**ACTIVITY**
Transcribe exactly, and only, the lines running from the one that contains "Someone took away the anneau" through the last line of the material. No pictures.

**PROVIDED DATA**
________________________________________
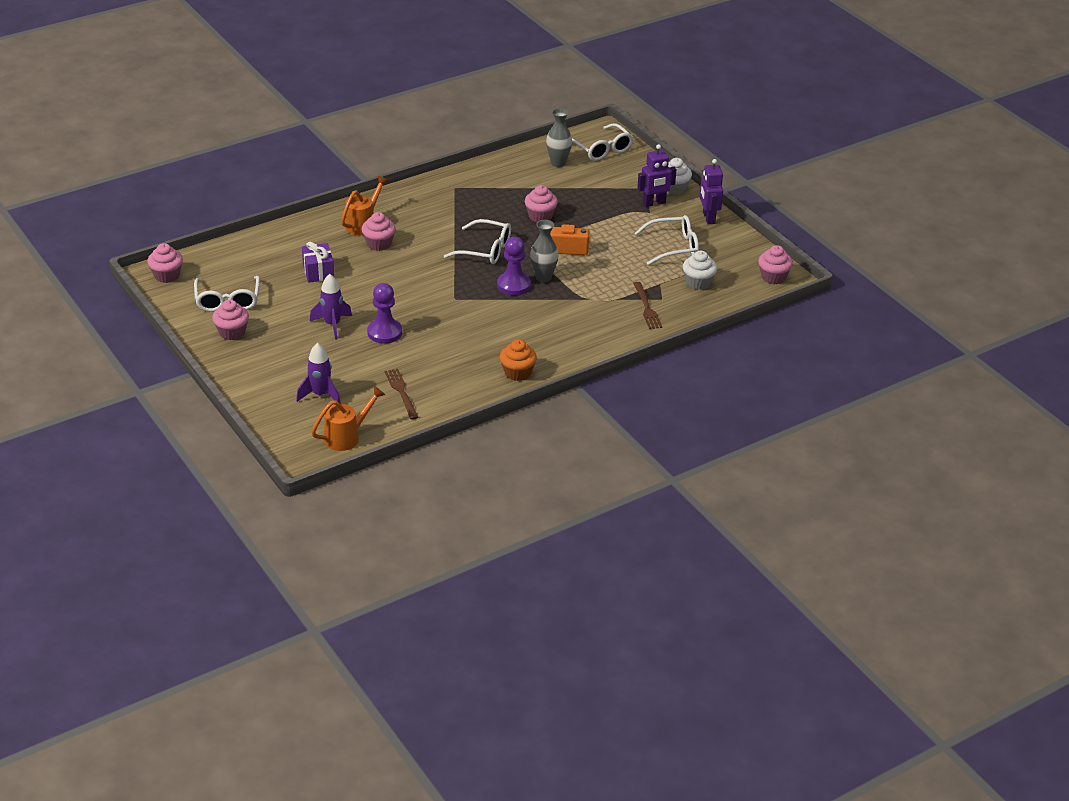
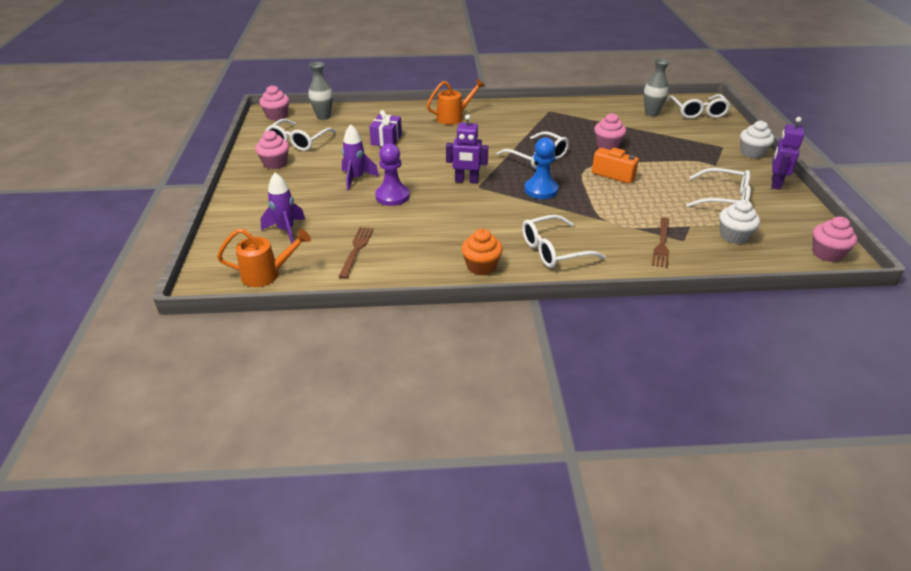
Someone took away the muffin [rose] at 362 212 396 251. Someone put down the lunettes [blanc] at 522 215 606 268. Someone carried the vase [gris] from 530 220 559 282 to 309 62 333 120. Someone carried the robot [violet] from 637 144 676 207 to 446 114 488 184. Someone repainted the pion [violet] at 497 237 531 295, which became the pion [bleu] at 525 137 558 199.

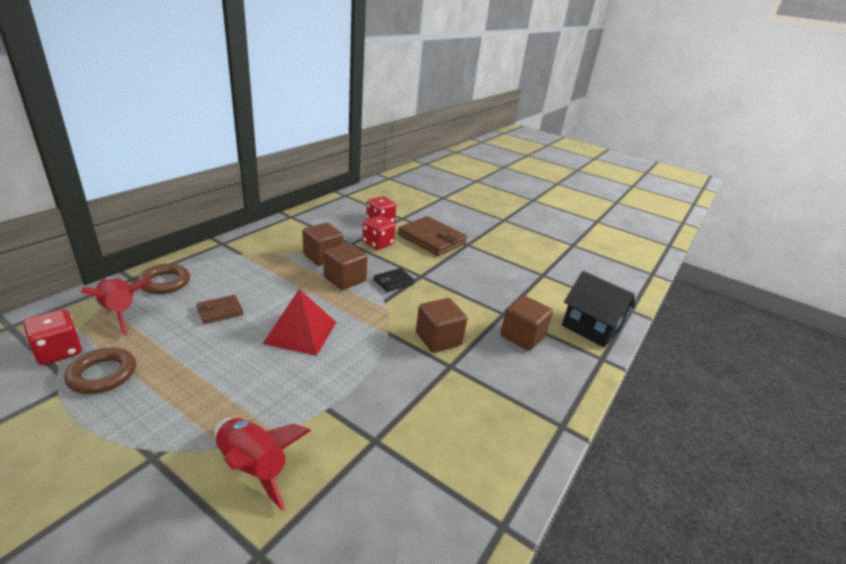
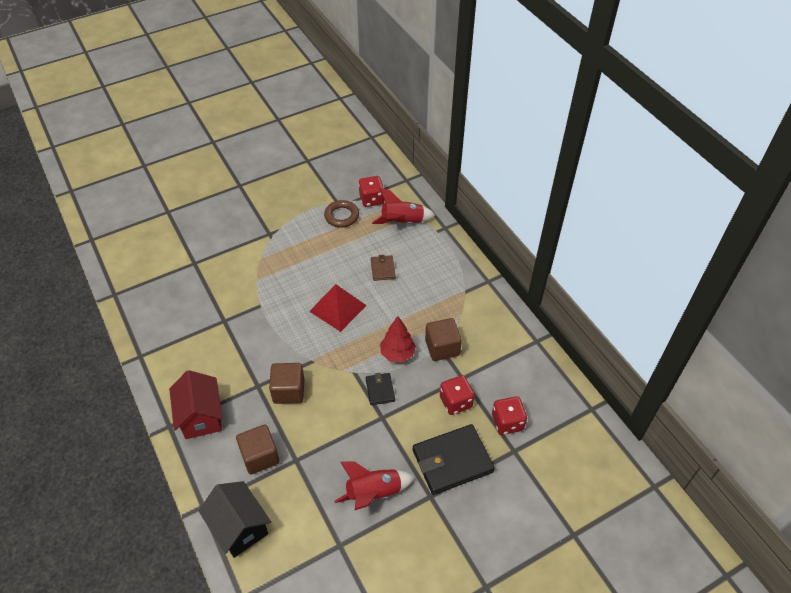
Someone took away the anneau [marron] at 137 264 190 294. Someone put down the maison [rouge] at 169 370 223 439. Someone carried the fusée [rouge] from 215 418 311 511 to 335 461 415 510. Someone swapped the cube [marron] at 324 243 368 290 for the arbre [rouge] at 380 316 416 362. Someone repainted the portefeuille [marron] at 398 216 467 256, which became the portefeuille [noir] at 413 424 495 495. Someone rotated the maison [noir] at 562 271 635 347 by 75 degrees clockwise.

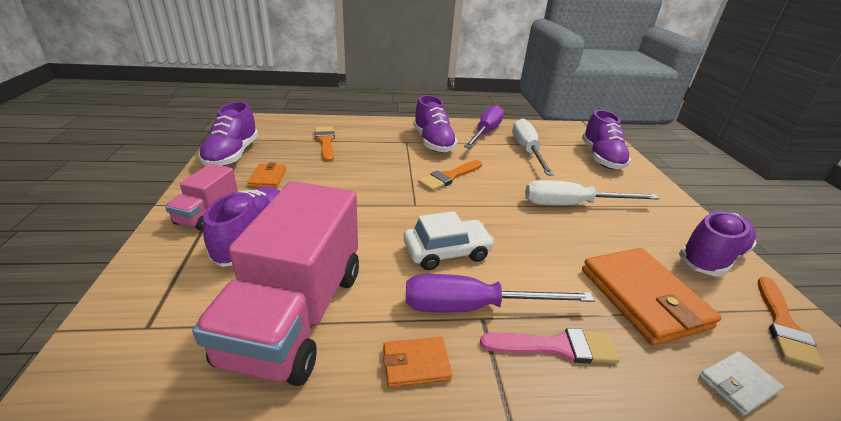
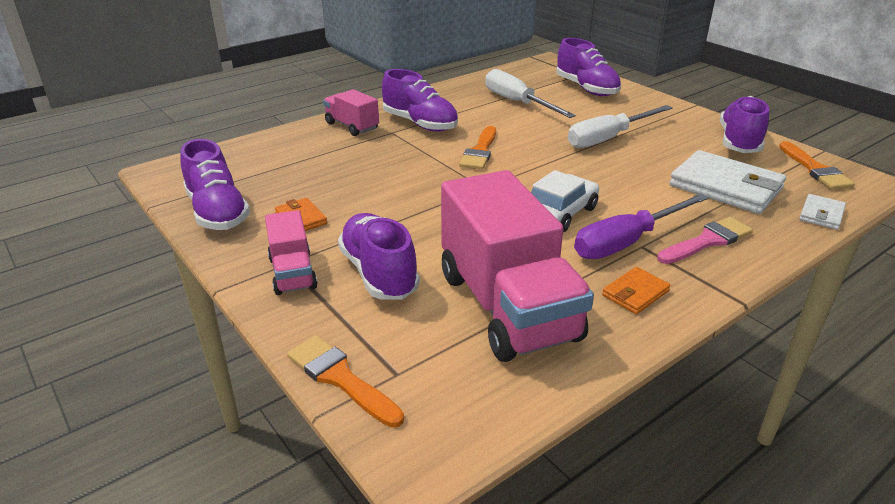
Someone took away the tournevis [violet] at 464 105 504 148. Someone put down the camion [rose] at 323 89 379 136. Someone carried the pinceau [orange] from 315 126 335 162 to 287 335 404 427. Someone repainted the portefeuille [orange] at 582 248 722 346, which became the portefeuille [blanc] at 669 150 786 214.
________________________________________
**THE ANSWER**
Someone took away the anneau [marron] at 137 264 190 294. Someone put down the maison [rouge] at 169 370 223 439. Someone carried the fusée [rouge] from 215 418 311 511 to 335 461 415 510. Someone swapped the cube [marron] at 324 243 368 290 for the arbre [rouge] at 380 316 416 362. Someone repainted the portefeuille [marron] at 398 216 467 256, which became the portefeuille [noir] at 413 424 495 495. Someone rotated the maison [noir] at 562 271 635 347 by 75 degrees clockwise.

Someone took away the tournevis [violet] at 464 105 504 148. Someone put down the camion [rose] at 323 89 379 136. Someone carried the pinceau [orange] from 315 126 335 162 to 287 335 404 427. Someone repainted the portefeuille [orange] at 582 248 722 346, which became the portefeuille [blanc] at 669 150 786 214.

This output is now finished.